> **What to do**
Extract each line below that contains the string "shortInstrumentName".

-=-=-=-=-

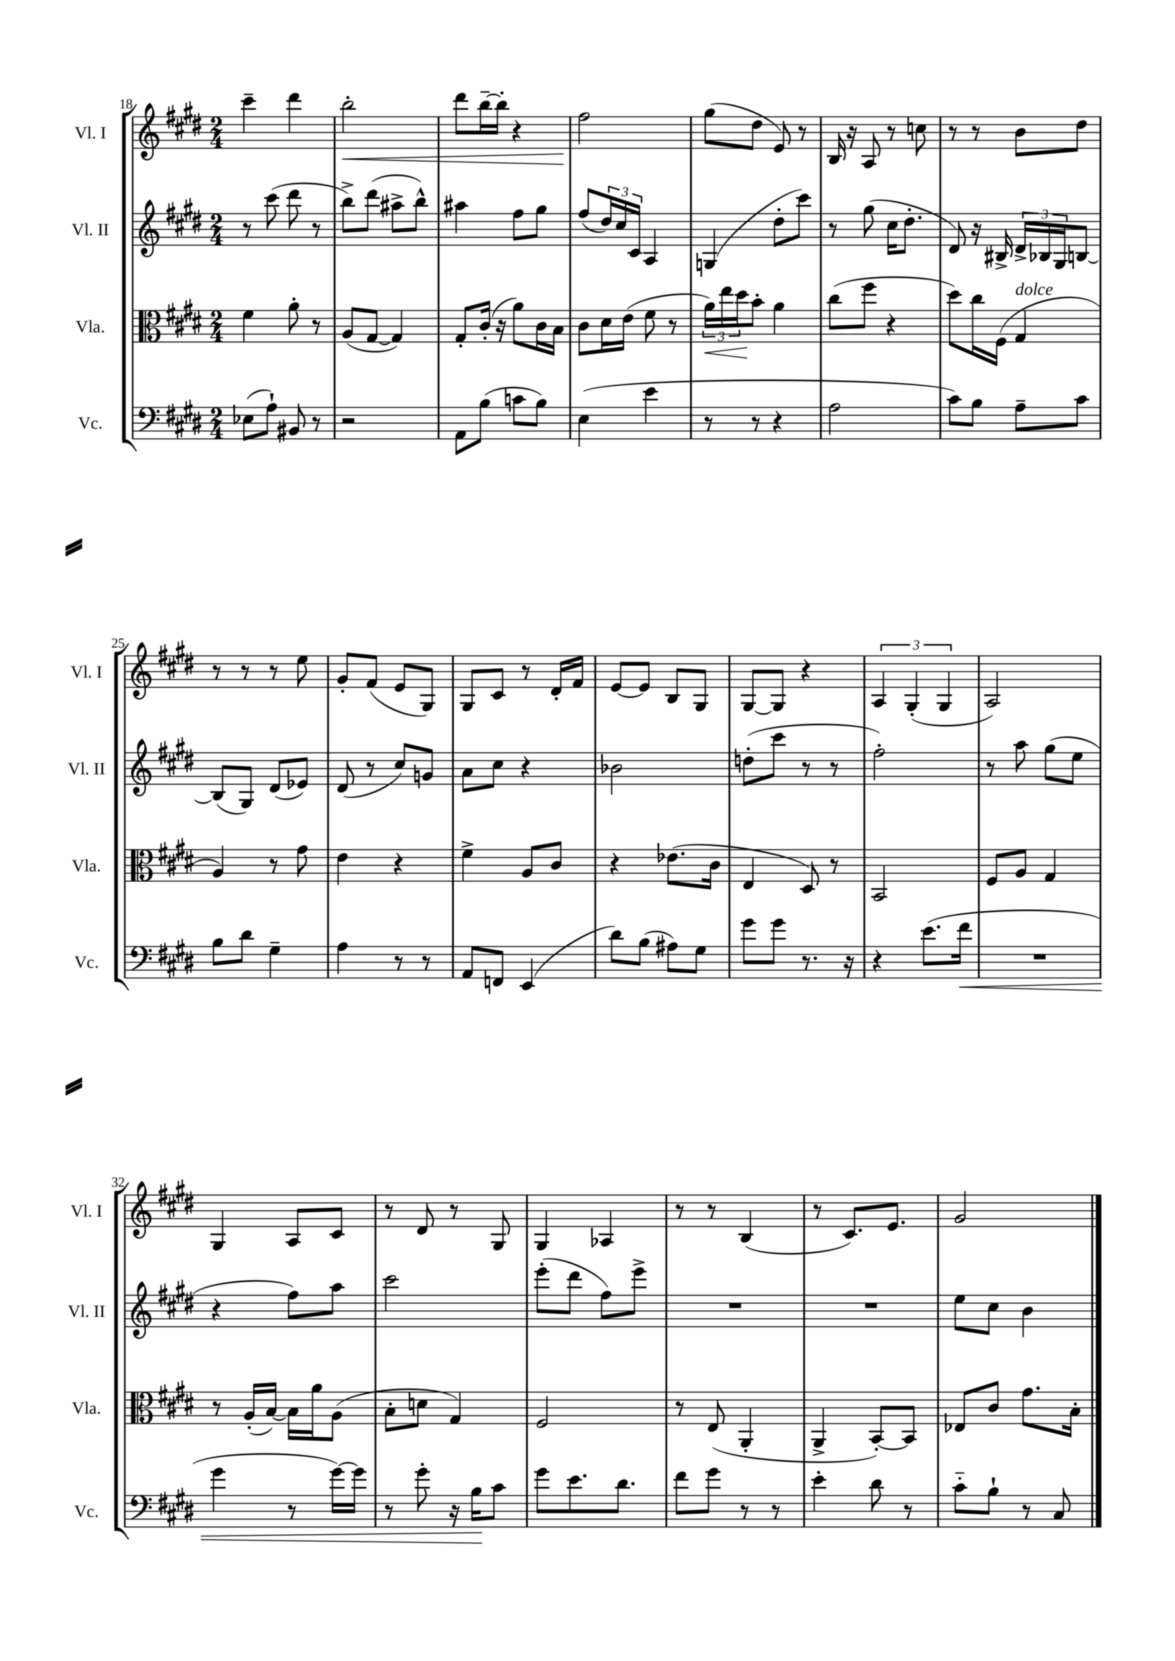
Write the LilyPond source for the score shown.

<<
\new StaffGroup <<
\new Staff = "s0" \with { instrumentName = "Vl. I" shortInstrumentName = "Vl. I" } {
    \clef treble \key e \major \numericTimeSignature \time 2/4
    cis'''4-- dis'''4 |
    b''2-.\< |
    dis'''8 b''16~-- b''16-. r4 |
    fis''2\! |
    gis''8( dis''8 e'8) r8 |
    b16 r16 a8 r8 c''8 |
    r8 r8 b'8 dis''8 |
    r8 r8 r8 e''8 |
    gis'8-. fis'8( e'8 gis8) |
    gis8 cis'8 r8 dis'16-. fis'16 |
    e'8~ e'8 b8 gis8 |
    gis8~ gis8 r4 |
    \tuplet 3/2 { a4 gis4-.( gis4 } |
    a2) |
    gis4 a8 cis'8 |
    r8 dis'8 r8 gis8 |
    gis4 aes4 |
    r8 r8 b4( |
    r8 cis'8.) e'8. |
    gis'2 \bar "|." |
}
\new Staff = "s1" \with { instrumentName = "Vl. II" shortInstrumentName = "Vl. II" } {
    \clef treble \key e \major \numericTimeSignature \time 2/4
    r8 cis'''8( dis'''8 r8 |
    b''8->) dis'''8( ais''8-> b''8-^) |
    ais''4 fis''8 gis''8 |
    fis''8( \tuplet 3/2 { dis''16) cis''16 cis'16 } a4 |
    g4( dis''8-. cis'''8) |
    r8 gis''8( cis''16 dis''8.-. |
    dis'8) r16 bis16-> \tuplet 3/2 { dis'16-> bes16 gis16 } b8~ |
    b8( gis8) dis'8( ees'8) |
    dis'8( r8 cis''8) g'8 |
    a'8 cis''8 r4 |
    bes'2 |
    d''8-.( cis'''8 r8 r8 |
    fis''2-.) |
    r8 a''8 gis''8( e''8 |
    r4 fis''8) a''8 |
    cis'''2 |
    e'''8-.( dis'''8 fis''8) e'''8-> |
    R2 |
    R2 |
    e''8 cis''8 b'4 \bar "|." |
}
\new Staff = "s2" \with { instrumentName = "Vla." shortInstrumentName = "Vla." } {
    \clef alto \key e \major \numericTimeSignature \time 2/4
    fis'4 a'8-. r8 |
    a8( gis8~ gis4) |
    gis8-. cis'16-.( r16 a'8) cis'16 b16 |
    cis'8 dis'16 e'16( fis'8 r8 |
    \tuplet 3/2 { a'16\<) e''16 dis''16\! } b'8-. a'4 |
    cis''8( fis''8 r4 |
    dis''8) cis''16 fis16( gis4^\markup { \italic "dolce" } |
    a4) r8 gis'8 |
    e'4 r4 |
    fis'4-> a8 cis'8 |
    r4 ees'8.( cis'16 |
    e4 dis8) r8 |
    b,2 |
    fis8 a8 gis4 |
    r8 a16-.( b16~) b16 a'16 a8( |
    b8-. d'8 gis4) |
    fis2 |
    r8 e8( a,4-. |
    a,4-> b,8~-.) b,8 |
    ees8 cis'8 gis'8. b16-. \bar "|." |
}
\new Staff = "s3" \with { instrumentName = "Vc." shortInstrumentName = "Vc." } {
    \clef bass \key e \major \numericTimeSignature \time 2/4
    ees8( a8-!) bis,8 r8 |
    r2 |
    a,8 b8( c'8 b8) |
    e4( e'4 |
    r8 r8 r4 |
    a2 |
    cis'8) b8 a8-- cis'8 |
    b8 dis'8 gis4-- |
    a4 r8 r8 |
    a,8 f,8 e,4( |
    dis'8) b8( ais8) gis8 |
    gis'8 gis'8 r8. r16 |
    r4 e'8.( fis'16\< |
    R2 |
    gis'4 r8 gis'16~) gis'16 |
    r8 gis'8-. r16 b16\! cis'8 |
    gis'8 e'8. dis'8. |
    fis'8 gis'8 r8 r8 |
    e'4-. dis'8 r8 |
    cis'8-_ b8-! r8 cis8 \bar "|." |
}
>>
>>
\layout { \context { \Score currentBarNumber = #18 } }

-=-=-=-=-

> **Result below**
\new Staff = "s0" \with { instrumentName = "Vl. I" shortInstrumentName = "Vl. I" } {
\new Staff = "s1" \with { instrumentName = "Vl. II" shortInstrumentName = "Vl. II" } {
\new Staff = "s2" \with { instrumentName = "Vla." shortInstrumentName = "Vla." } {
\new Staff = "s3" \with { instrumentName = "Vc." shortInstrumentName = "Vc." } {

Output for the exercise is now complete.